§ What the exercise asks: Report how many lines of the records below include the word "none". Give nothing but the number.

§ Records provided:
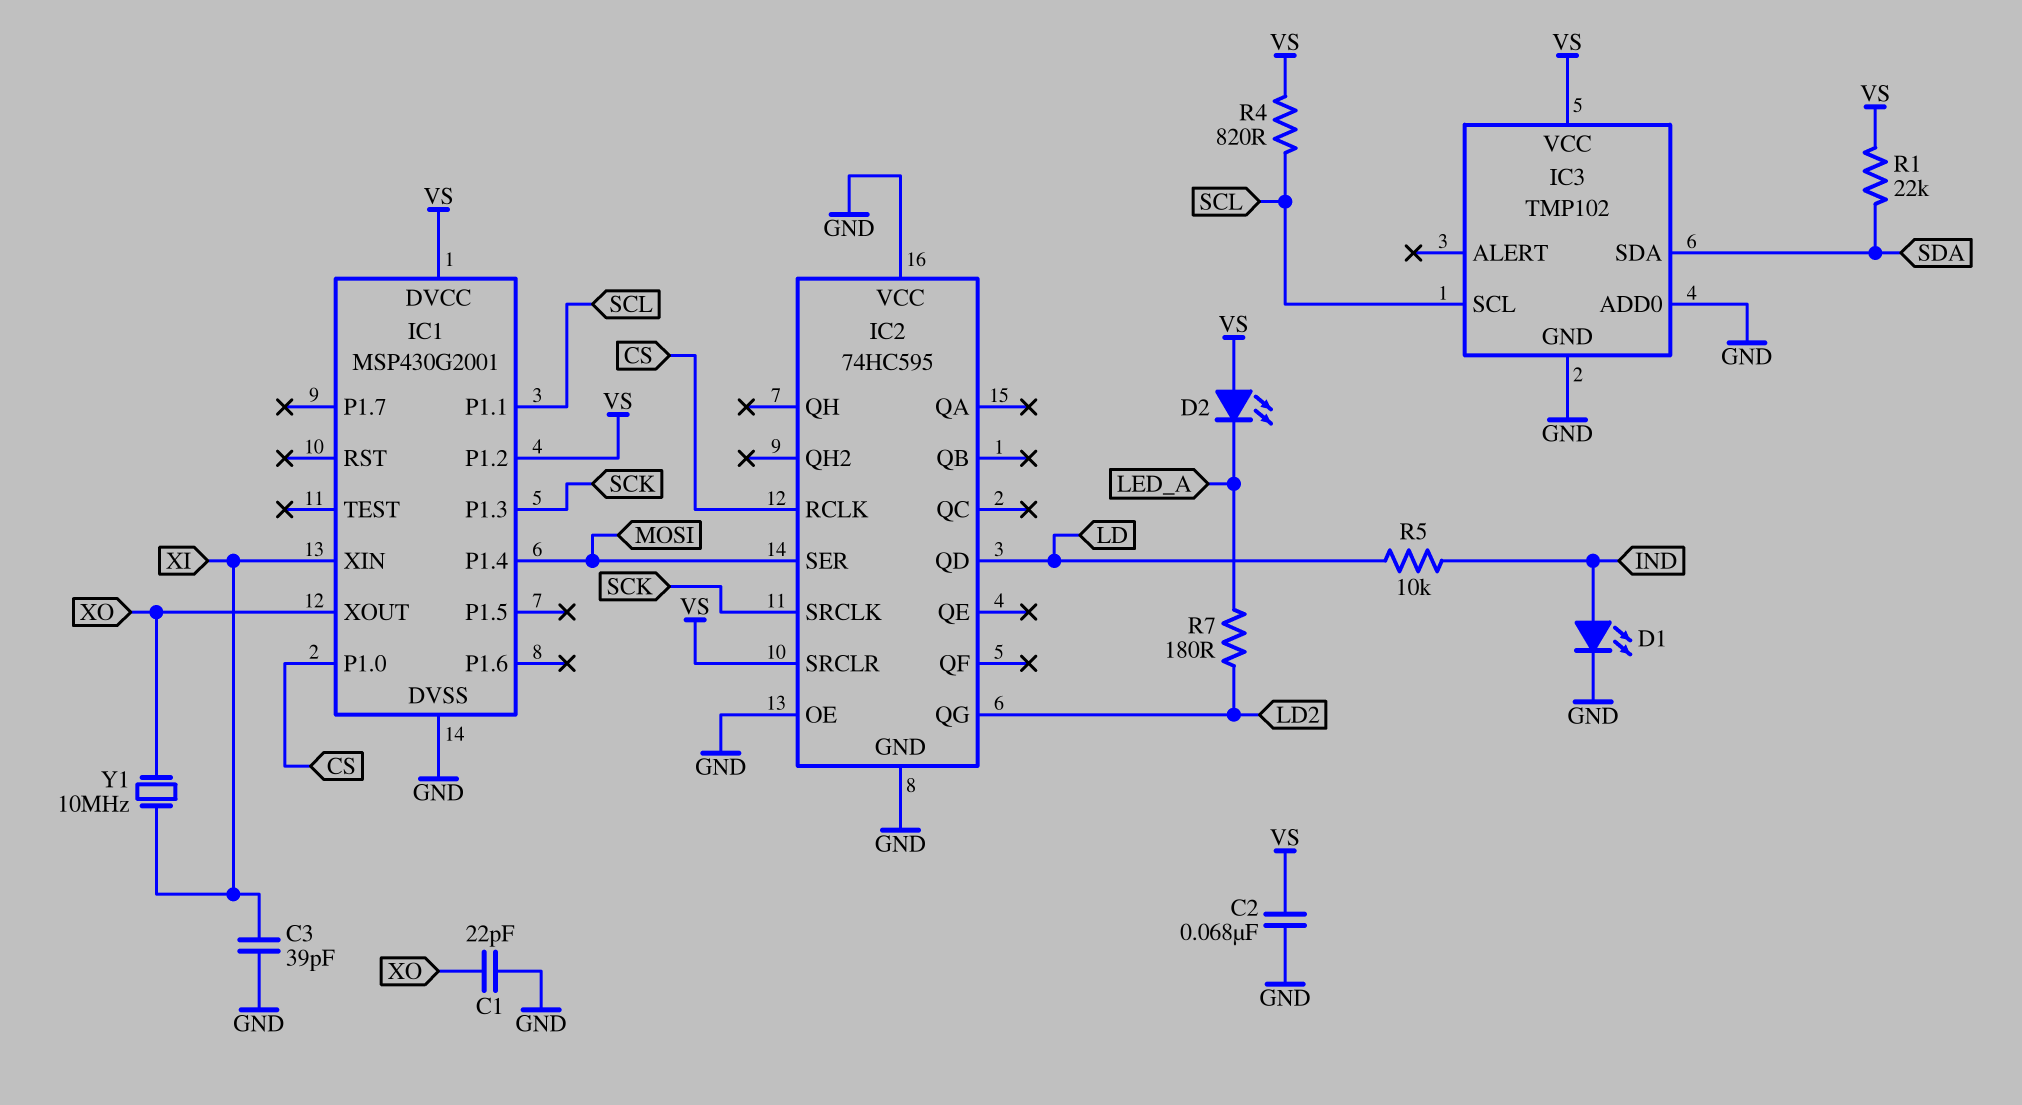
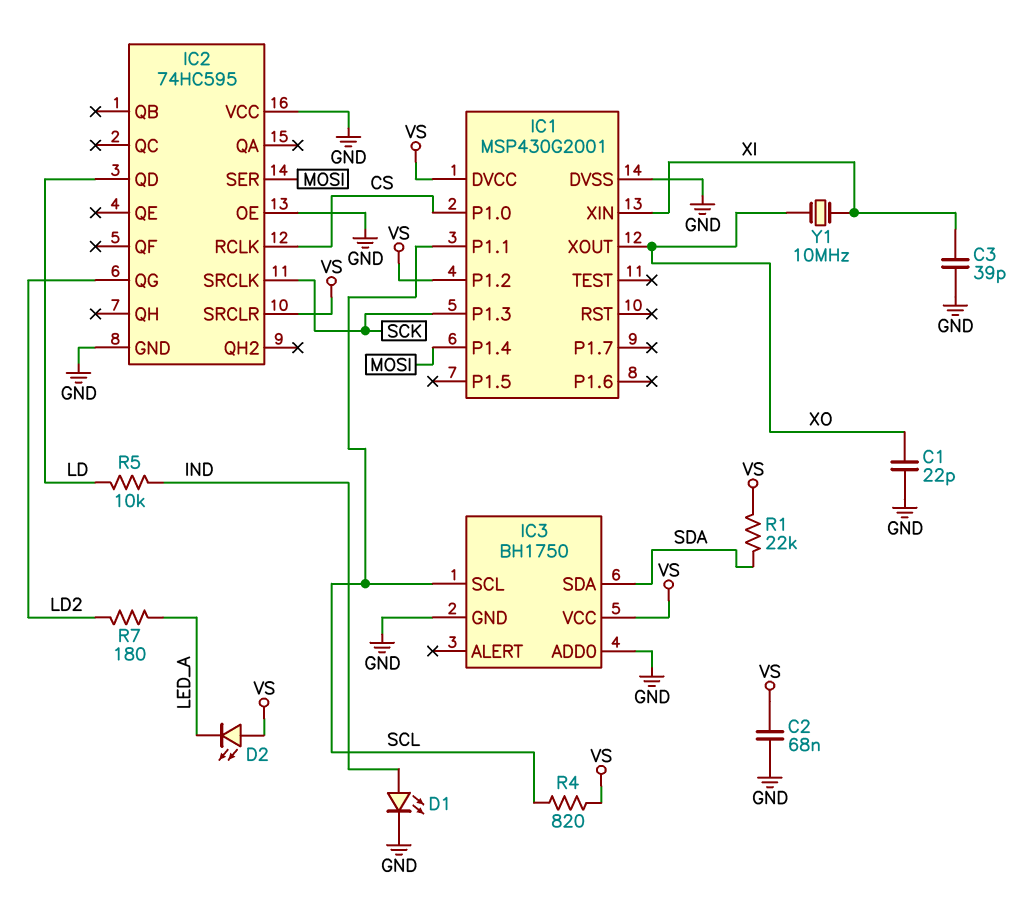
IC3: TMP102 -> BH1750

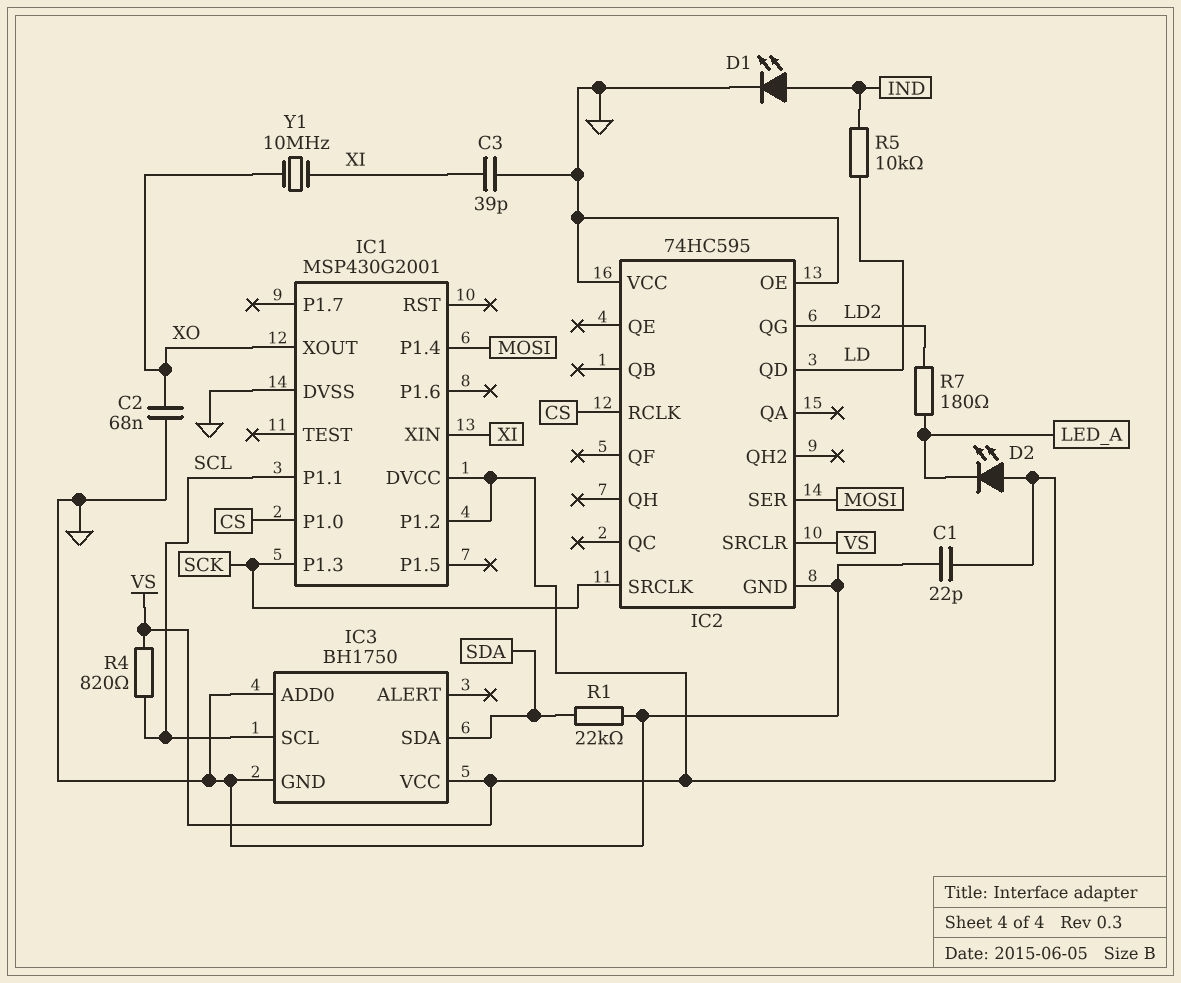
C1: 22pF (GND, XO) -> 22pF (GND, VS)
C2: 68nF (GND, VS) -> 68nF (GND, XO)
R1: 22k (SDA, VS) -> 22k (GND, SDA)

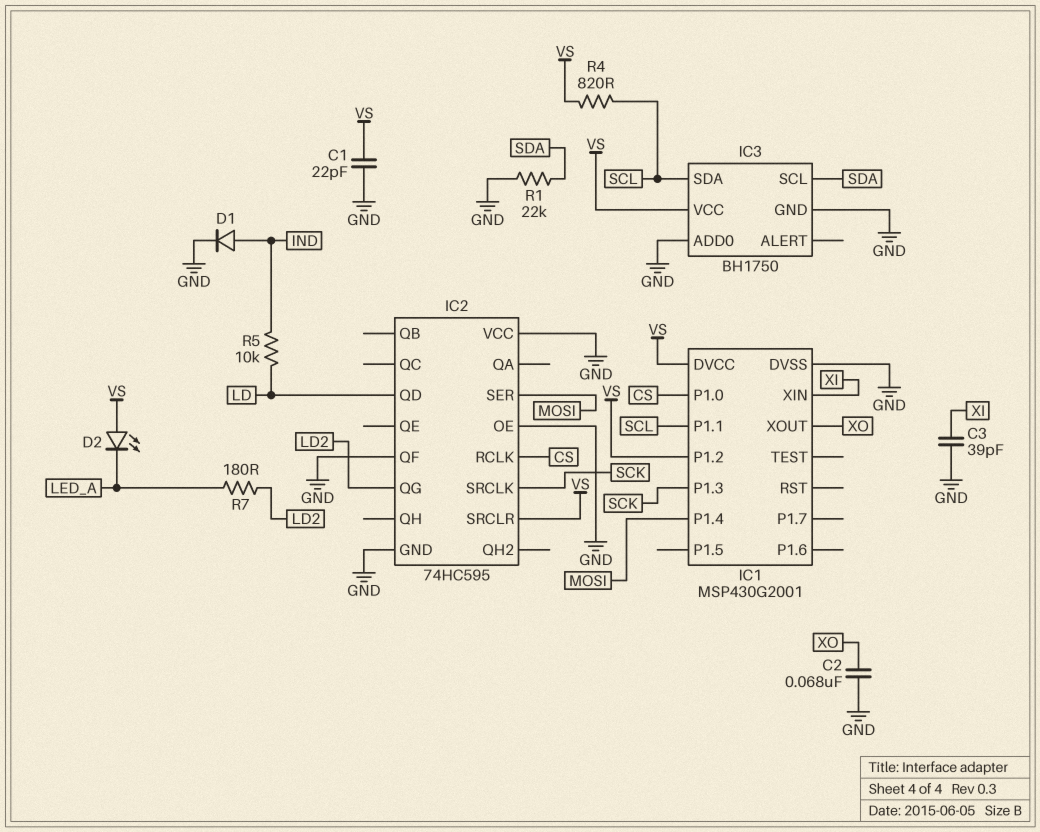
D1: LED (A IND, K GND) -> diode (A IND, K GND)
IC2 pin QF: none -> GND
IC3 pin SCL: SCL -> SDA
IC3 pin SDA: SDA -> SCL
Y1: 10MHz (XI, XO) -> none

§ Completed task: 2